§ Source records:
>>>
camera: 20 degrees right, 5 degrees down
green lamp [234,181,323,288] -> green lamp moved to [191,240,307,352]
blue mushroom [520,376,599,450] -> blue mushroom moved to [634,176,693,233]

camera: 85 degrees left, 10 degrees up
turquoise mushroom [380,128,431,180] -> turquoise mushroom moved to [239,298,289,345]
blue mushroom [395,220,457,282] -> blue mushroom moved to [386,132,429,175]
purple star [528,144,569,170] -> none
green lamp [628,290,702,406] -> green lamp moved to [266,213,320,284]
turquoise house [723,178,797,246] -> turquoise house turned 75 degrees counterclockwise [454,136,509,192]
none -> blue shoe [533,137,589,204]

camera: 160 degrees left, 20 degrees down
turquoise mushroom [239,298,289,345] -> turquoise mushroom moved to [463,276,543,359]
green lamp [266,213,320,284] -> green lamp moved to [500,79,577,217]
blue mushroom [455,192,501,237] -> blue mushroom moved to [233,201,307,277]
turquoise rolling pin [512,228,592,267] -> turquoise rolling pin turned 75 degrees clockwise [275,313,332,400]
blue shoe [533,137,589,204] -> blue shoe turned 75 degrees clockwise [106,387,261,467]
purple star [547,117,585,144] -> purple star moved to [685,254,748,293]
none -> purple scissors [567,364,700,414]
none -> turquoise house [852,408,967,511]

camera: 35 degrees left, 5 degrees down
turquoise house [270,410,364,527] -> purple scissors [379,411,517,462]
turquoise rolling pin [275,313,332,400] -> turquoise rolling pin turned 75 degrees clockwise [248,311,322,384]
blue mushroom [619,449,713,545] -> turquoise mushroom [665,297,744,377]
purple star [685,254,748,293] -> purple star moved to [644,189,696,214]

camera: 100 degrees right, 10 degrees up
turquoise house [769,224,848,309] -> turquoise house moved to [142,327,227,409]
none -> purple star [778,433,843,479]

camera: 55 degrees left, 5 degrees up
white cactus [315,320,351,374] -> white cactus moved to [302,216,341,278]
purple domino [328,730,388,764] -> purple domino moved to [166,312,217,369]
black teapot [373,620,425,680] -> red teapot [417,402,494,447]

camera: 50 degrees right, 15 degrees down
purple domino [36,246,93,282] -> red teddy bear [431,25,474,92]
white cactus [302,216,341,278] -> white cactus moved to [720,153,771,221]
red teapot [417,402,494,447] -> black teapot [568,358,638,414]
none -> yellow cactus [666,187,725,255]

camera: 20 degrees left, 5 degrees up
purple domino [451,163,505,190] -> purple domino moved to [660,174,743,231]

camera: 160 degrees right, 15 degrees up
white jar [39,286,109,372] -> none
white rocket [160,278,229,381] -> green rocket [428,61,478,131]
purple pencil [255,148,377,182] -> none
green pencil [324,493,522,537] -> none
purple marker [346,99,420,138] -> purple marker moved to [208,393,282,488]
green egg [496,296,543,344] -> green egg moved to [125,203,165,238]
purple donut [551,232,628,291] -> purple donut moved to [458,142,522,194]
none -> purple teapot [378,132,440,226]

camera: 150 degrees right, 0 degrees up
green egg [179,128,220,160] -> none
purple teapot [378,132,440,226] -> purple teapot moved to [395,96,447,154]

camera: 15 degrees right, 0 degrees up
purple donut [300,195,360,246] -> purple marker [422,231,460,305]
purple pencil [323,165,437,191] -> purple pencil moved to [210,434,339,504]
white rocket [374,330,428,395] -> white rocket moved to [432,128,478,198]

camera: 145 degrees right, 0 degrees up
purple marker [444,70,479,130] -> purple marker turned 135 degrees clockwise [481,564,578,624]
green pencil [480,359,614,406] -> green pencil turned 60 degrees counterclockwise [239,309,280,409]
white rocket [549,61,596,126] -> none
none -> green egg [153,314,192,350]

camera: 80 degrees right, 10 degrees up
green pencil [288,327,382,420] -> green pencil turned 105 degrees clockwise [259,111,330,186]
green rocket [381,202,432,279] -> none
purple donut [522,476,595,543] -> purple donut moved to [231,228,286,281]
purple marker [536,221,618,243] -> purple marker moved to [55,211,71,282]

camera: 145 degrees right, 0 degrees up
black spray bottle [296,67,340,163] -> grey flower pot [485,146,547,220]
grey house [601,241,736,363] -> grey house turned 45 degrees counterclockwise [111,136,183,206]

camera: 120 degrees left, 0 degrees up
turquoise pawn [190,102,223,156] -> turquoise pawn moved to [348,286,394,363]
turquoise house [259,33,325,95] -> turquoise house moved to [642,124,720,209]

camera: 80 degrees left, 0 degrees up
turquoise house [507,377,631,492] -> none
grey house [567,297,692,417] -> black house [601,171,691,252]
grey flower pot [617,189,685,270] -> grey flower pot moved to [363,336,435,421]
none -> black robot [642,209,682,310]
<<<
§ Work to complete: How many lines of the data contain "flower"? Work it out and give only the number.

§ Expected output: 2